Goal of the exercise: Give the lines below again exactly, starting with the line that holds "RFID pin IRQ: D6 -> D0" and going on through the line that holds "TFT pin RES: TX -> D4".
++++ Records
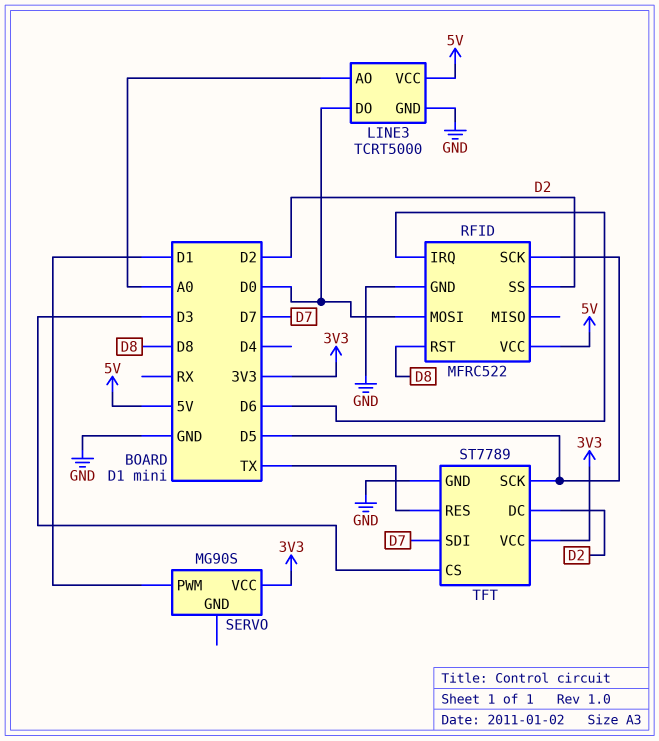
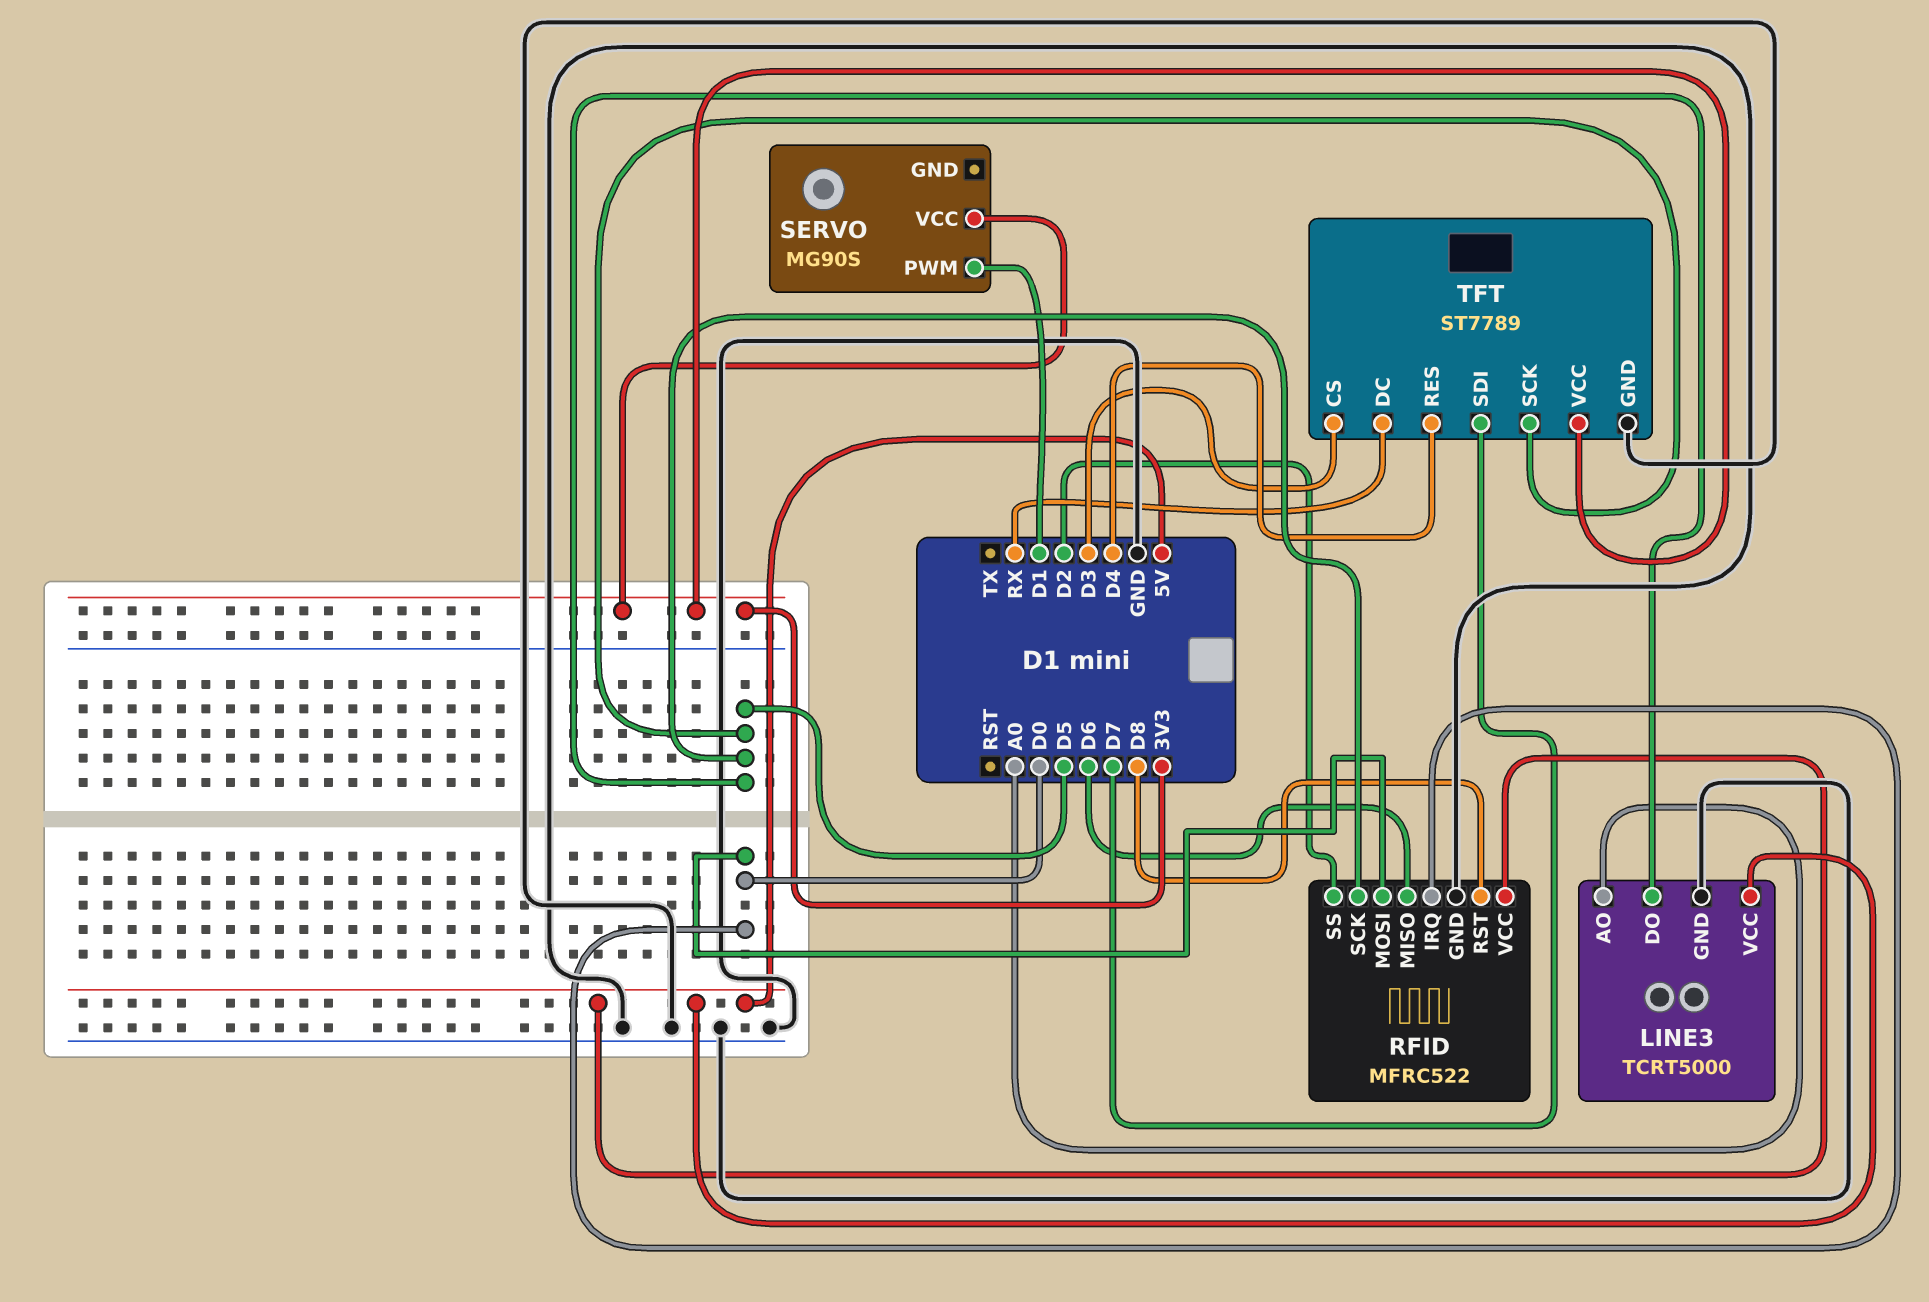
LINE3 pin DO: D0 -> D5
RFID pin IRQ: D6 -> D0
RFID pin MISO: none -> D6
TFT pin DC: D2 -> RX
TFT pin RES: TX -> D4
++++++++
++++ Records
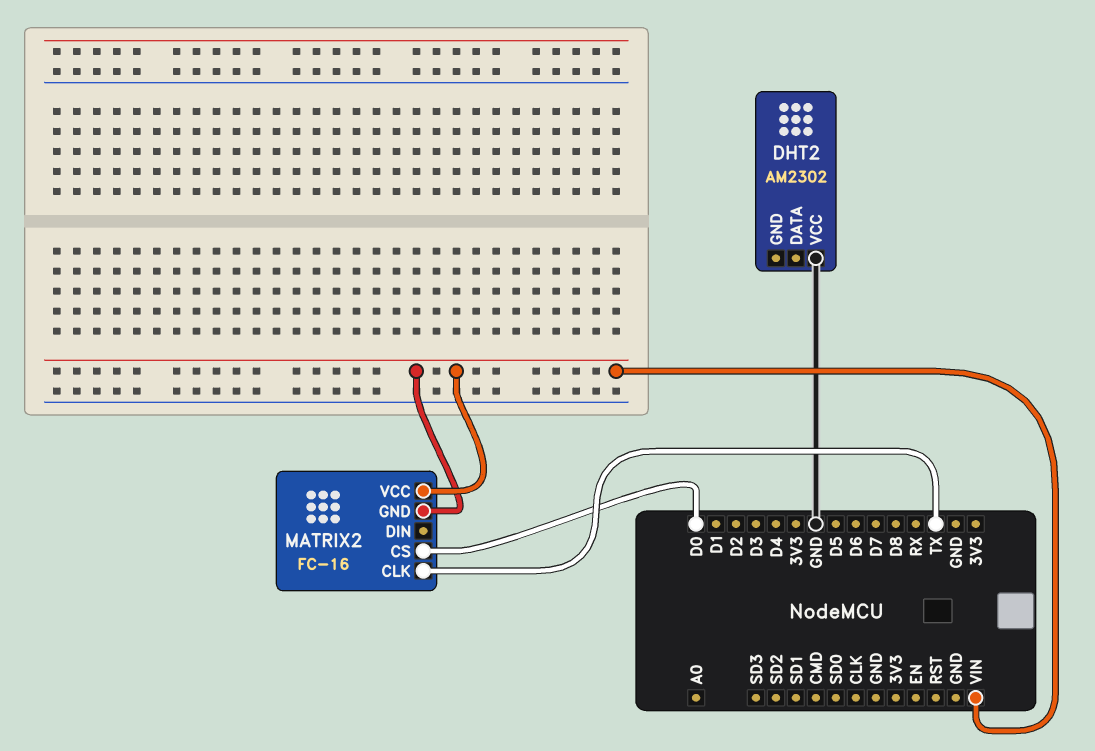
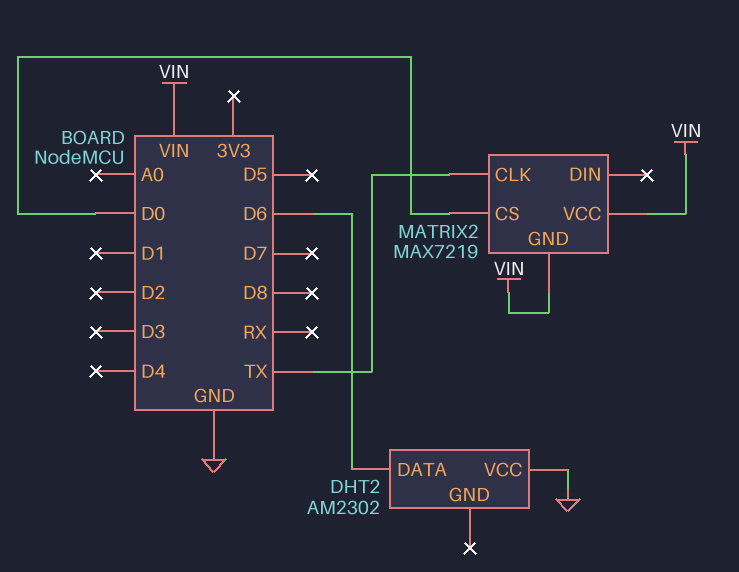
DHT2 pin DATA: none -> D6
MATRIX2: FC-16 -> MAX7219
++++++++
++++ Records
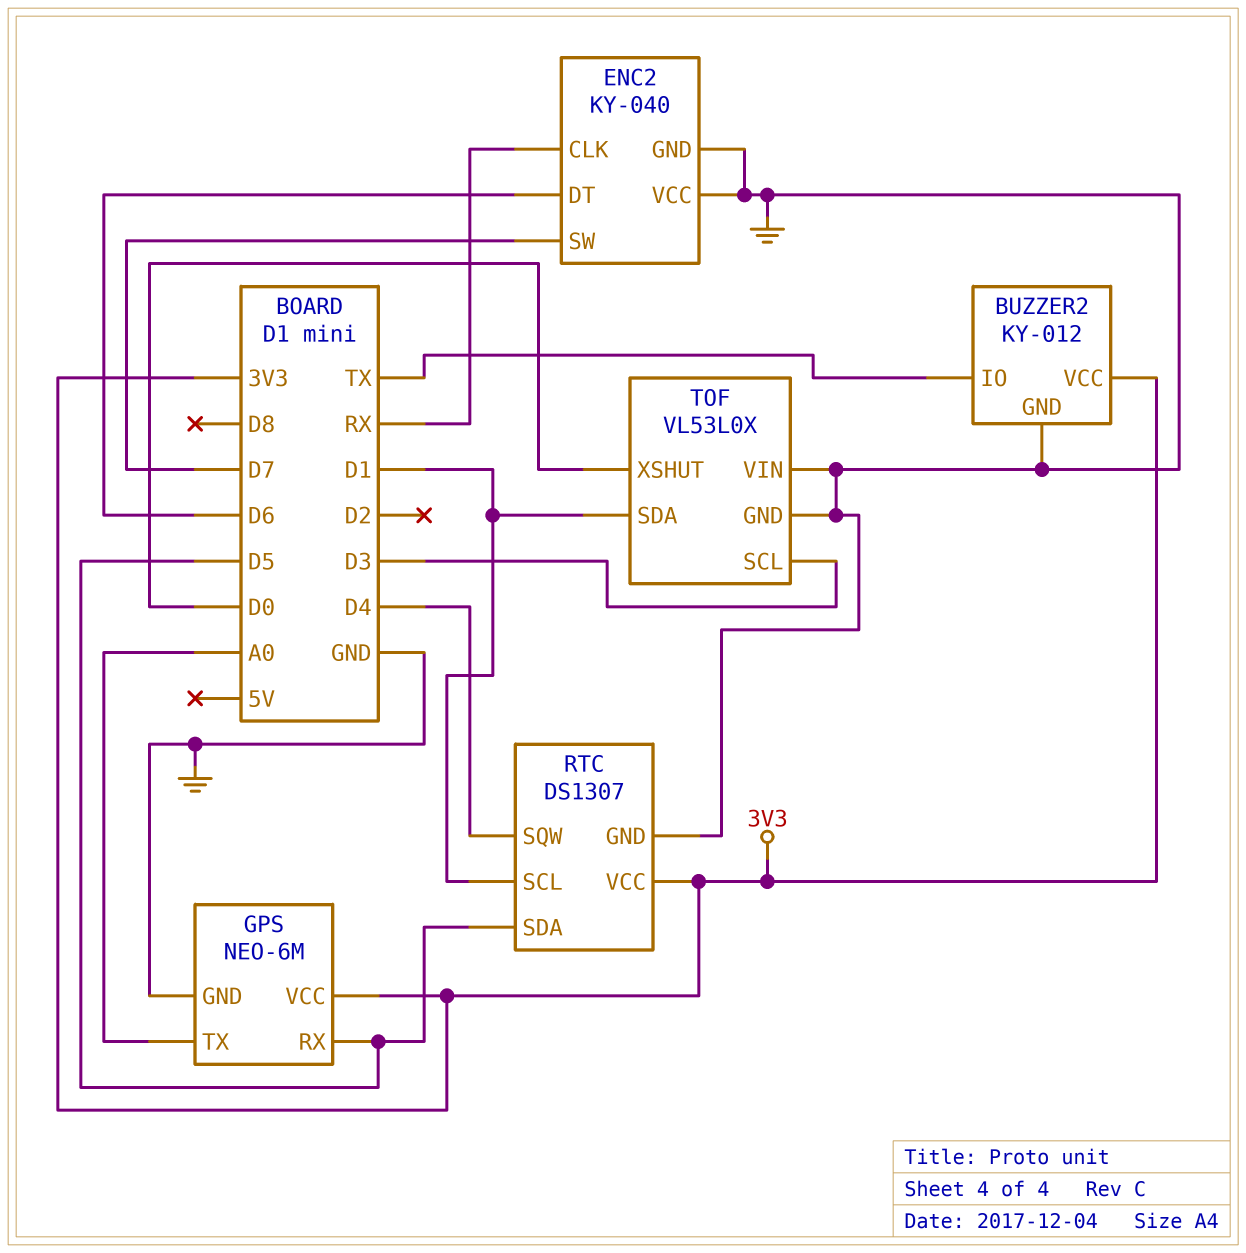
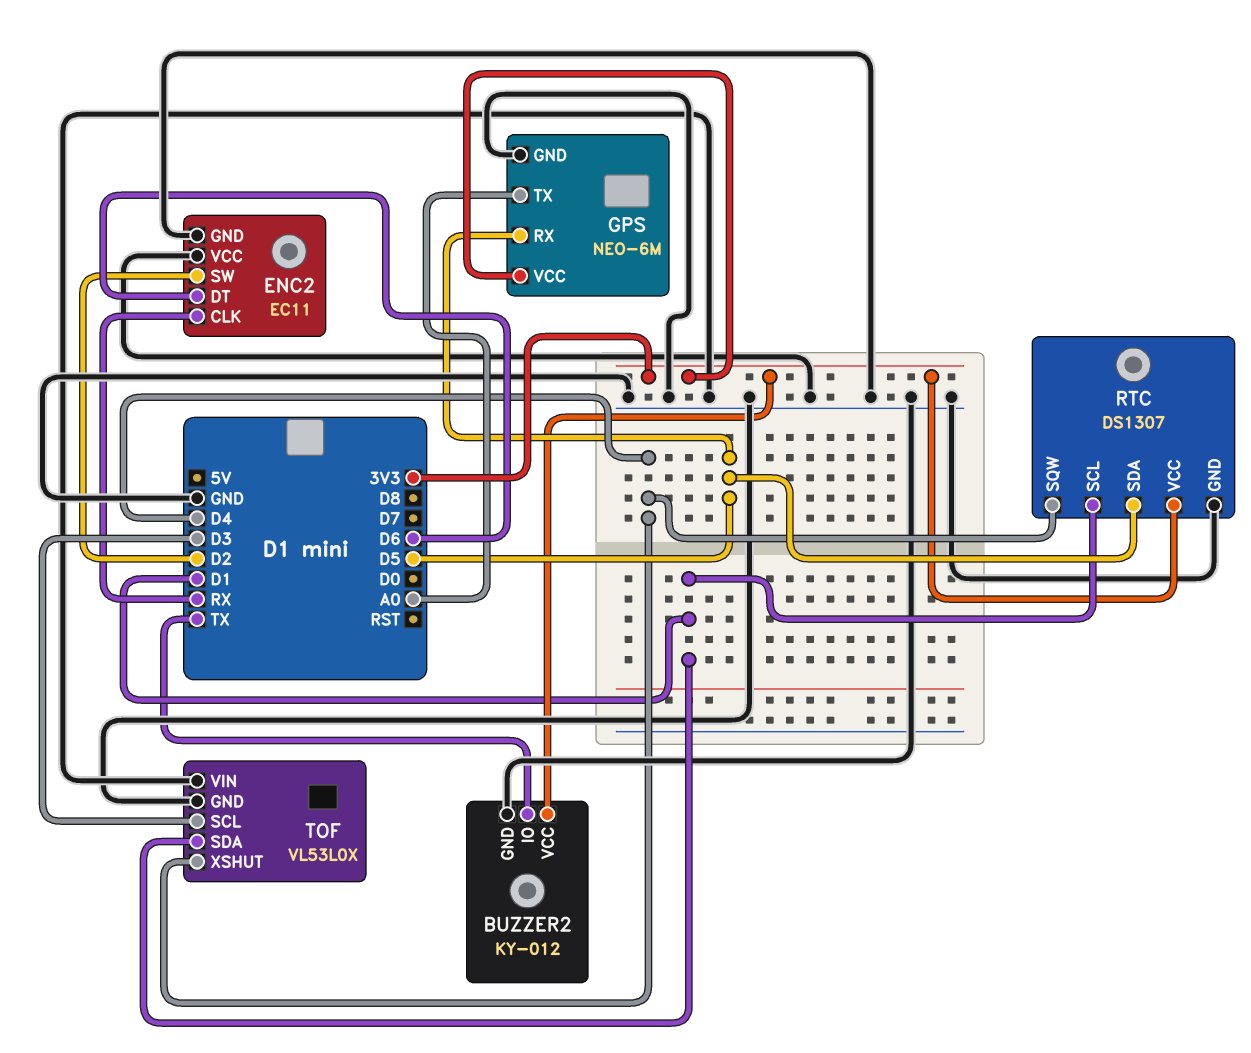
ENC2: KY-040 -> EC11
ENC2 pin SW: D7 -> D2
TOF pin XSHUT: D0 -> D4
++++++++
Expected output:
RFID pin IRQ: D6 -> D0
RFID pin MISO: none -> D6
TFT pin DC: D2 -> RX
TFT pin RES: TX -> D4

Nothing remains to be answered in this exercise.